▸ **Exercise brief**
Take the material below and output exactly the run of lines from the one containing "green rectangle: (87, 134)" down to the one containing "purple triangle: (46, 327)", with both included.

▸ **Material to process**

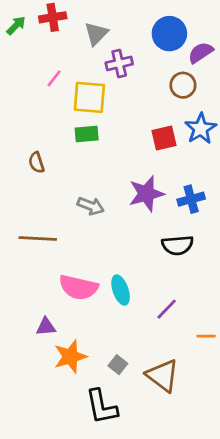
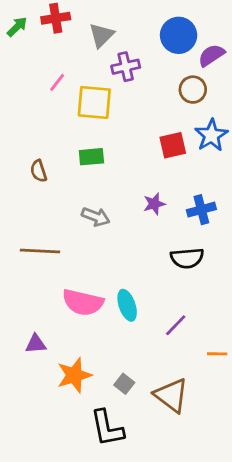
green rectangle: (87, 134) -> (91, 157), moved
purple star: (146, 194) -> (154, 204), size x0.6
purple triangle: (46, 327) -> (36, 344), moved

* * *

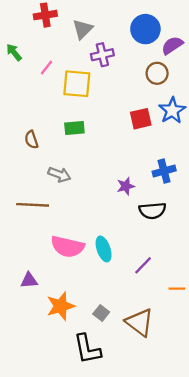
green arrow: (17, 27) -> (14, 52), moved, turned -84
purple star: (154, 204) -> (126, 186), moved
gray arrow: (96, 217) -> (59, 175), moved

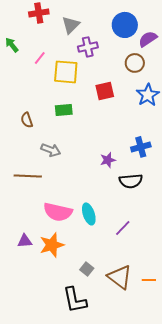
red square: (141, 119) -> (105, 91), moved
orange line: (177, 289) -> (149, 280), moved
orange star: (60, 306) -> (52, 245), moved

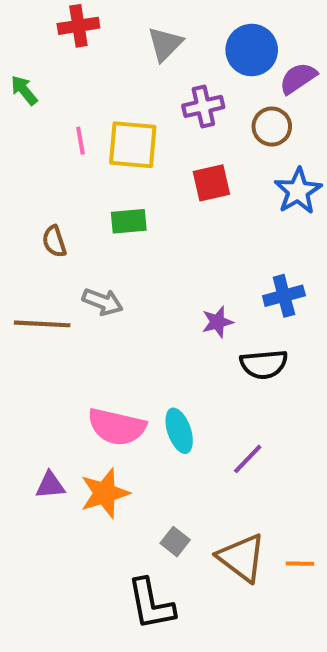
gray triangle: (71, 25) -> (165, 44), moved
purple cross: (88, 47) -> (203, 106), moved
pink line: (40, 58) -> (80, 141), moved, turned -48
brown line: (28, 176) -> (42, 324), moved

▸ **Solution to the problem**
green rectangle: (87, 134) -> (91, 157), moved
purple star: (146, 194) -> (154, 204), size x0.6
purple triangle: (46, 327) -> (36, 344), moved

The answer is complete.